● Input material
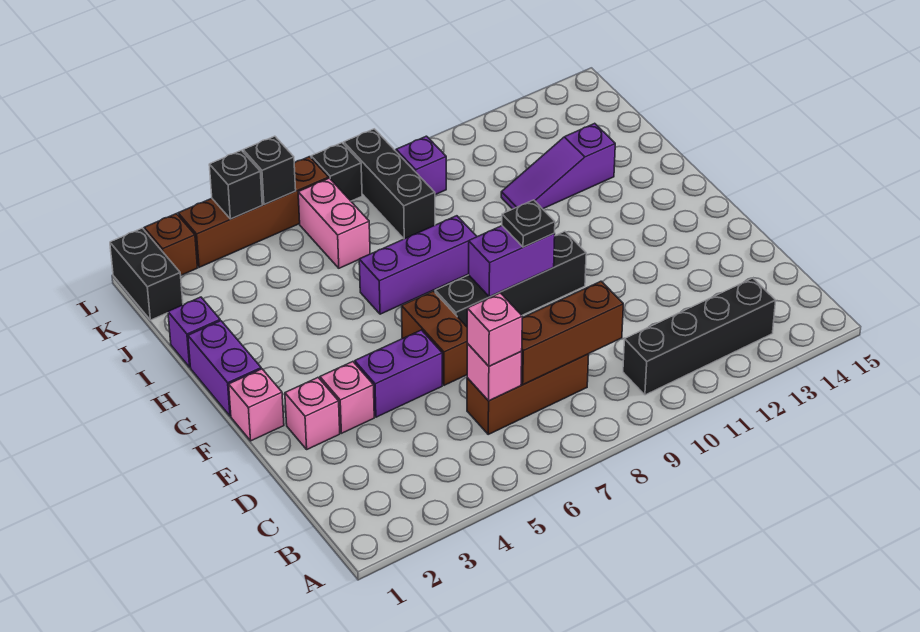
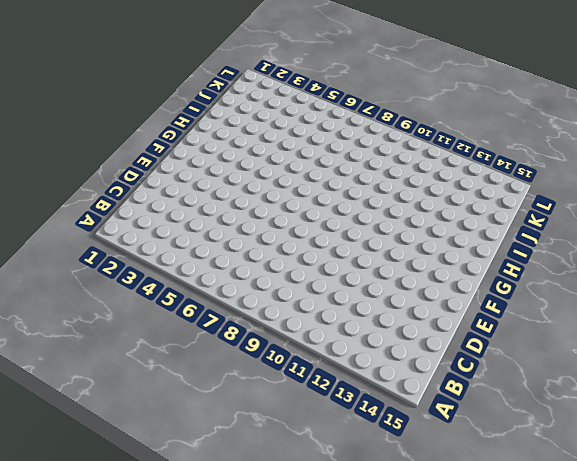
none -> black brick B10:B13 level 1
none -> brown brick C6:C8 level 1
none -> pink brick E2 level 1

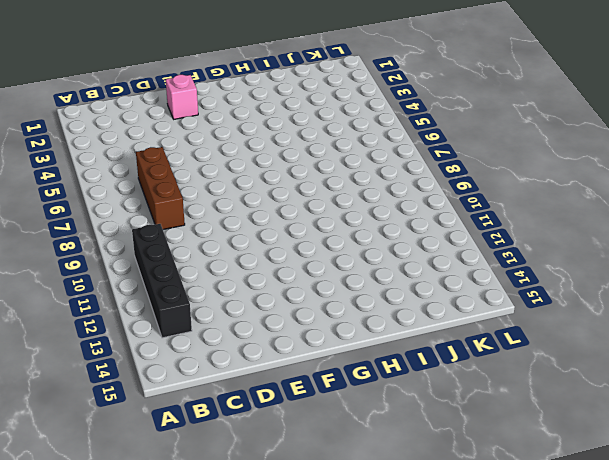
none -> pink brick E3 level 1
none -> purple brick E4:E5 level 1
none -> brown brick E6:F6 level 1

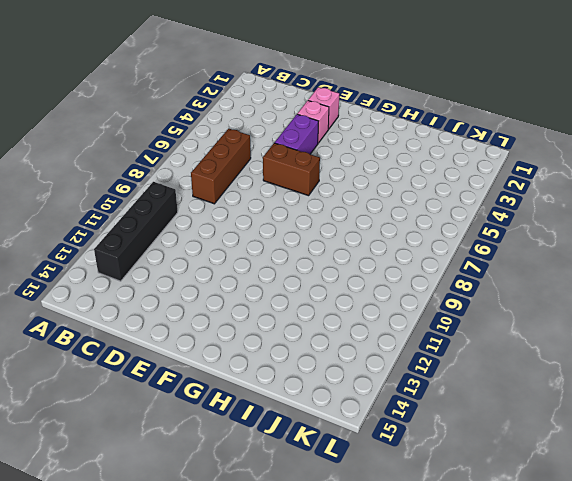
none -> pink brick F1 level 1
none -> black brick F7:F10 level 1
none -> purple brick G1:H1 level 1

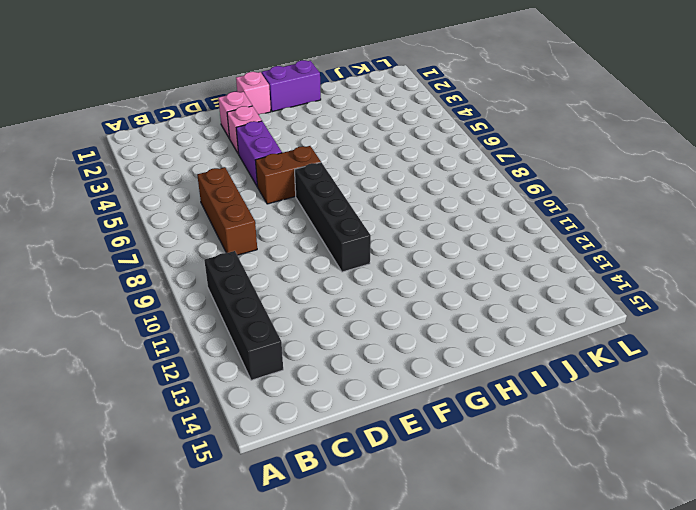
none -> purple brick H6:H8 level 1
none -> purple brick I1 level 1
none -> purple slope I11:I13 level 1 top 13

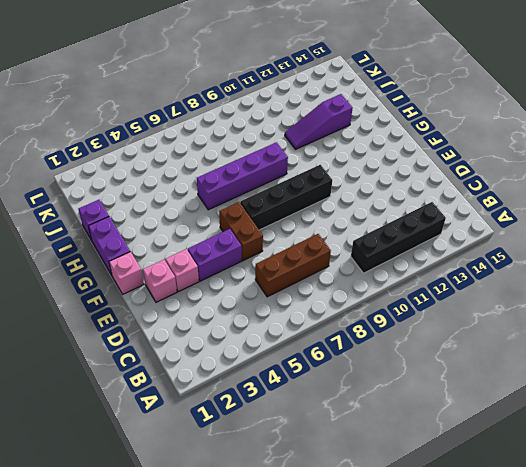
purple brick H6:H9 level 1 -> purple brick H6:H8 level 1
none -> pink brick J6:K6 level 1
none -> black brick J8:L8 level 1
none -> black brick K1:L1 level 1

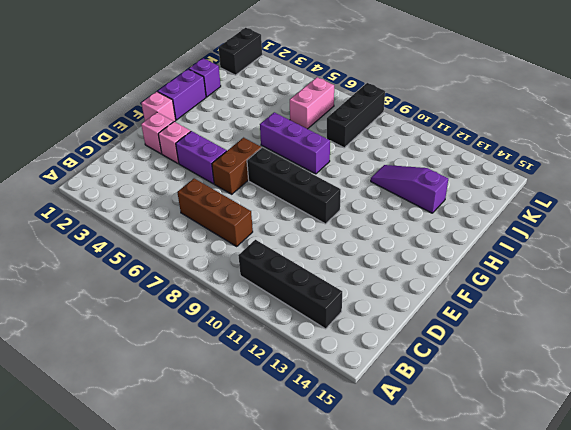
none -> purple brick K9 level 1
none -> brown brick L2 level 1
none -> brown brick L3:L6 level 1

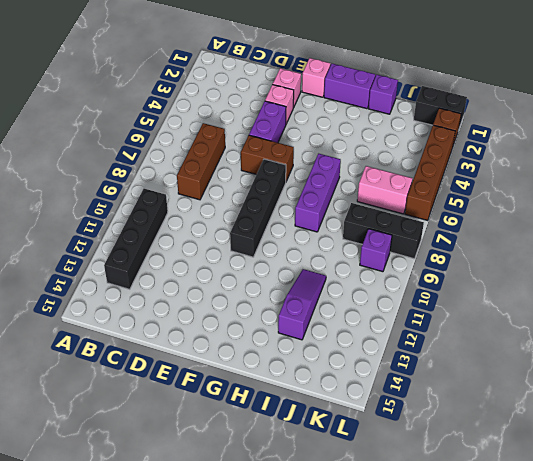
none -> black brick L7 level 1
none -> pink brick C6 level 2
none -> brown brick C7:C9 level 2

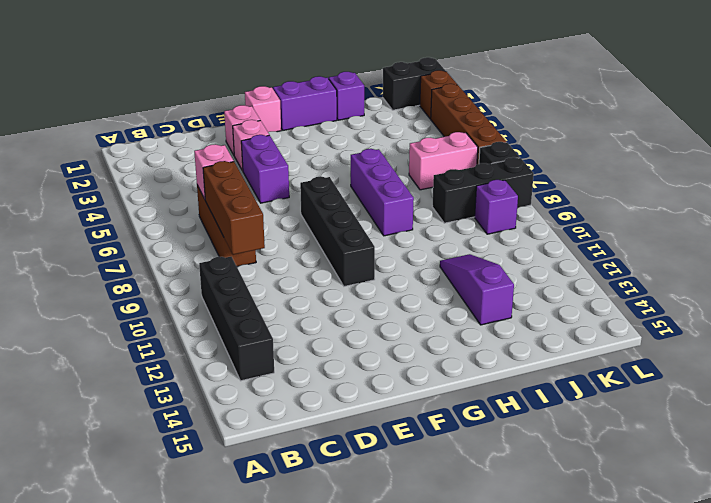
none -> brown brick E6:F6 level 1
none -> purple brick F8:F9 level 2
none -> black brick L4 level 2

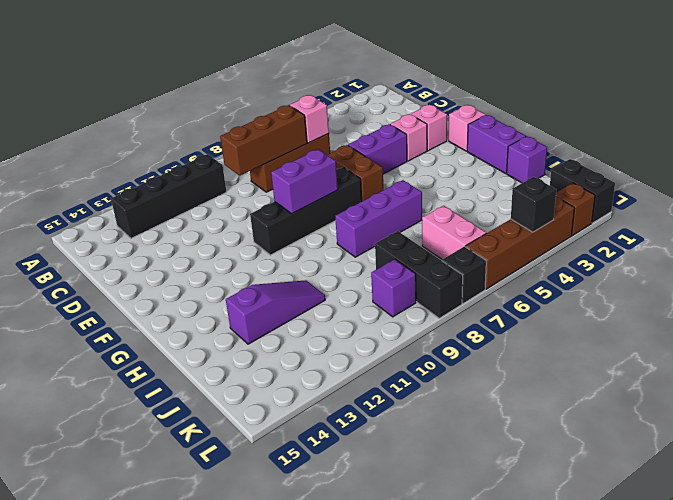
none -> black brick L5 level 2
none -> pink brick C6 level 3
none -> black plate F9 level 3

● Exercise details
Retype the lines starting with the one that holds "none -> purple brick E4:E5 level 1" and ending with the last line of the data above, both included; skip the pictures.

● Expected answer
none -> purple brick E4:E5 level 1
none -> brown brick E6:F6 level 1

none -> pink brick F1 level 1
none -> black brick F7:F10 level 1
none -> purple brick G1:H1 level 1

none -> purple brick H6:H8 level 1
none -> purple brick I1 level 1
none -> purple slope I11:I13 level 1 top 13

purple brick H6:H9 level 1 -> purple brick H6:H8 level 1
none -> pink brick J6:K6 level 1
none -> black brick J8:L8 level 1
none -> black brick K1:L1 level 1

none -> purple brick K9 level 1
none -> brown brick L2 level 1
none -> brown brick L3:L6 level 1

none -> black brick L7 level 1
none -> pink brick C6 level 2
none -> brown brick C7:C9 level 2

none -> brown brick E6:F6 level 1
none -> purple brick F8:F9 level 2
none -> black brick L4 level 2

none -> black brick L5 level 2
none -> pink brick C6 level 3
none -> black plate F9 level 3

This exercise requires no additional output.